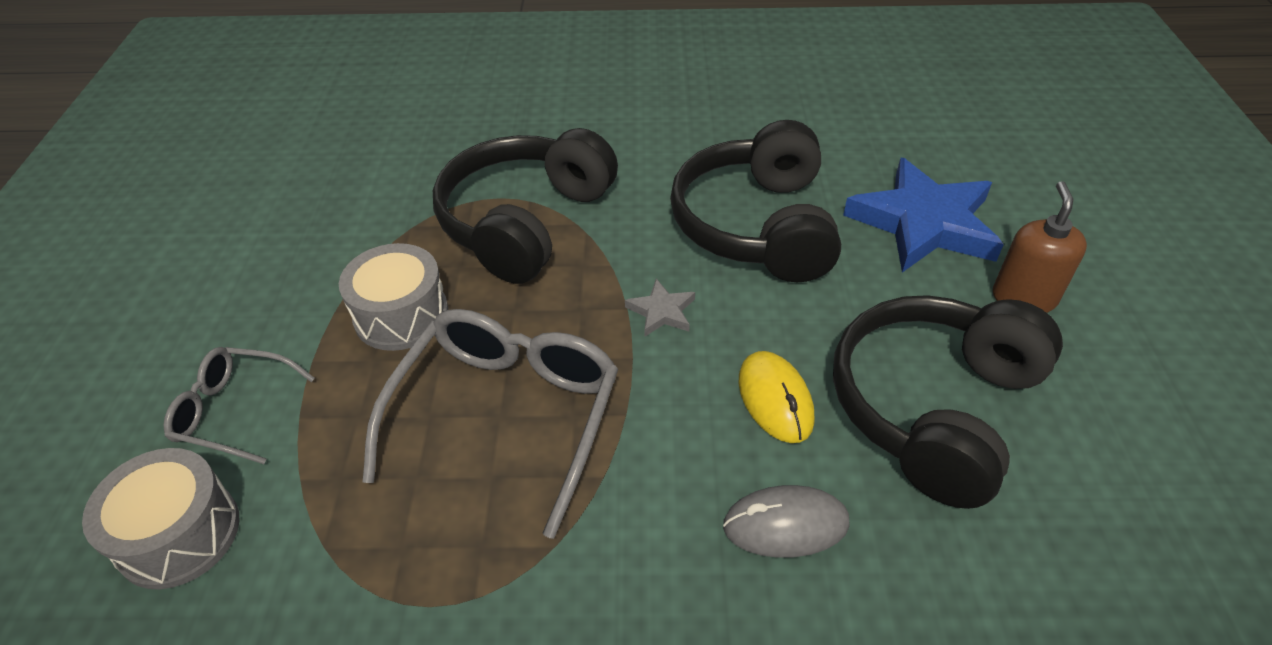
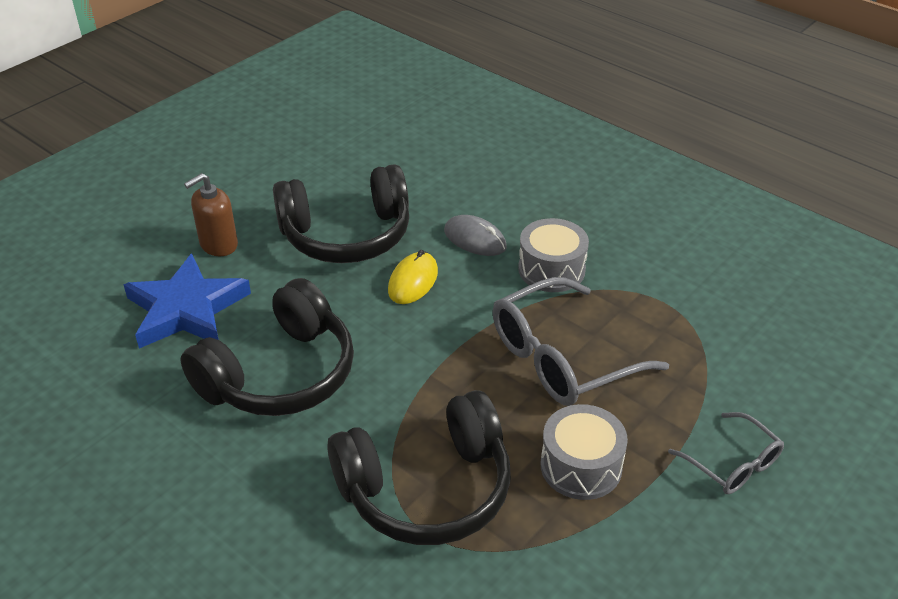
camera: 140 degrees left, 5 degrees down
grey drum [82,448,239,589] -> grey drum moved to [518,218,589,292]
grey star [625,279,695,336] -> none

...

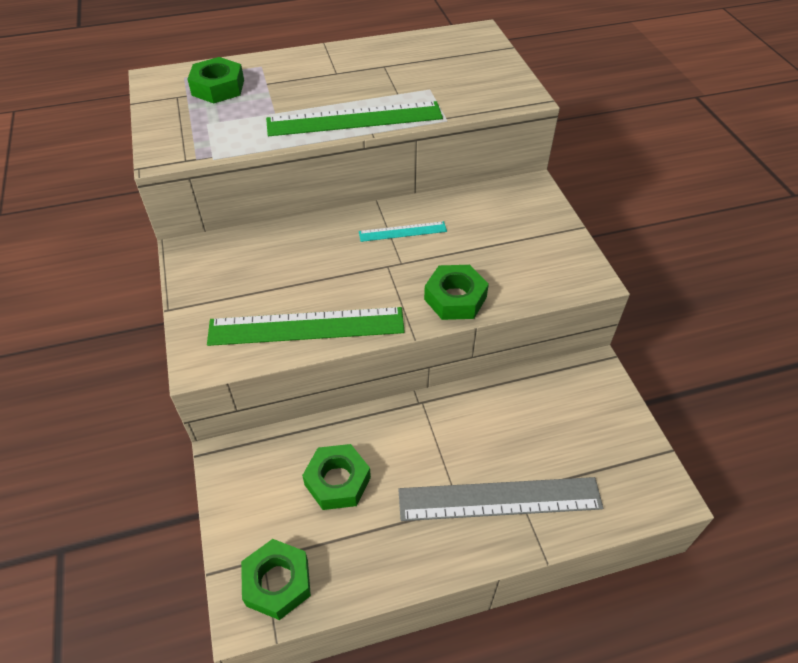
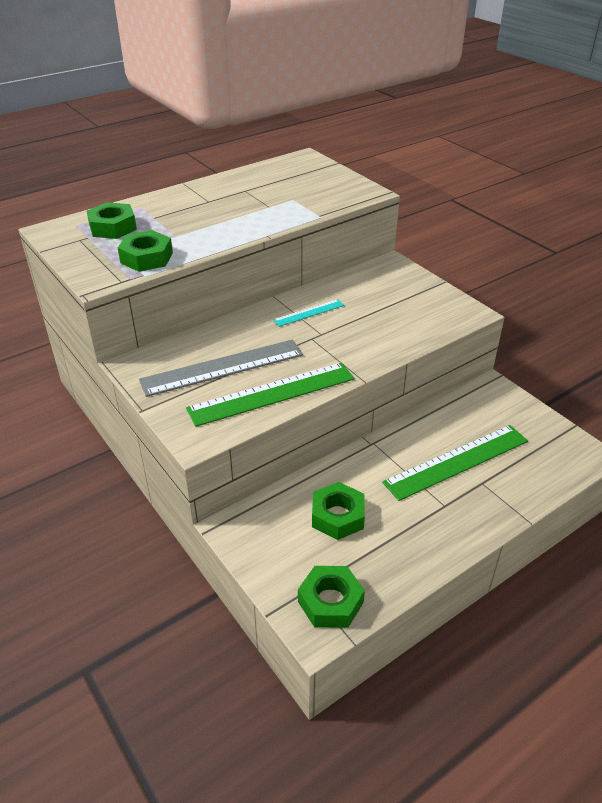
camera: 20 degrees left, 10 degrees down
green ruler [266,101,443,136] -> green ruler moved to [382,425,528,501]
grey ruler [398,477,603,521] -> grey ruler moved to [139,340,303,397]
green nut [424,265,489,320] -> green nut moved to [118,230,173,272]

==

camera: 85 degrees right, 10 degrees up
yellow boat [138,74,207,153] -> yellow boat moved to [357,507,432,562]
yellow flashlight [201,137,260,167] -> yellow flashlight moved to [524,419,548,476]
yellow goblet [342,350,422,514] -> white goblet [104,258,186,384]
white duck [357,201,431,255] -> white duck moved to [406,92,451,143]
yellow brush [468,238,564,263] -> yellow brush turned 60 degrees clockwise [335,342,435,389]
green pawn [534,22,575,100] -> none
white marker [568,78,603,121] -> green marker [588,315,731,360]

§ ACTION ITEM
In the entries above, find the line holding "camera: 85 degrees right, 10 degrees up" and the line holding "white marker [568,78,603,121]"; print both of them and every line between, exactly, and nothing else.

§ RESULT FOR THIS TASK
camera: 85 degrees right, 10 degrees up
yellow boat [138,74,207,153] -> yellow boat moved to [357,507,432,562]
yellow flashlight [201,137,260,167] -> yellow flashlight moved to [524,419,548,476]
yellow goblet [342,350,422,514] -> white goblet [104,258,186,384]
white duck [357,201,431,255] -> white duck moved to [406,92,451,143]
yellow brush [468,238,564,263] -> yellow brush turned 60 degrees clockwise [335,342,435,389]
green pawn [534,22,575,100] -> none
white marker [568,78,603,121] -> green marker [588,315,731,360]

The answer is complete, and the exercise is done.